- **Action item**
Reproduce the records below word for word, but leave out the pictures.

- **Items from a dataset**
Content starts

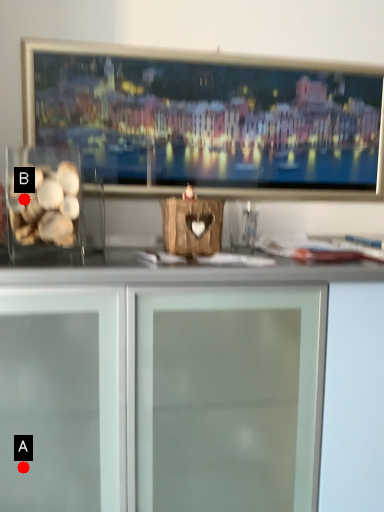
Question: Two points are circled on the image, labeled by A and B beside each circle. Which of the following is the farthest from the observer?

Choices:
 (A) A is further
 (B) B is further

Answer: (B)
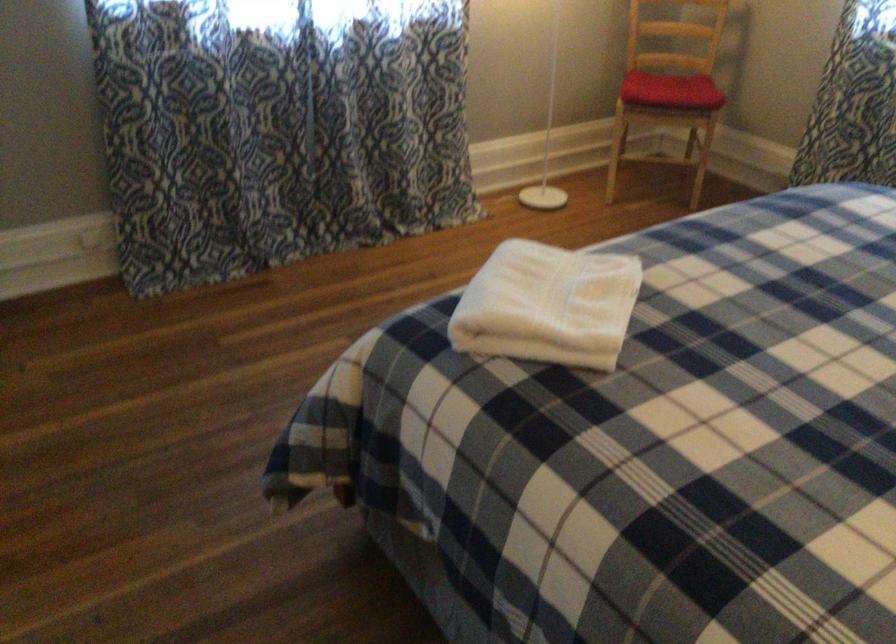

Content ends

- **Solved problem**
Question: Two points are circled on the image, labeled by A and B beside each circle. Which of the following is the farthest from the observer?

Choices:
 (A) A is further
 (B) B is further

Answer: (B)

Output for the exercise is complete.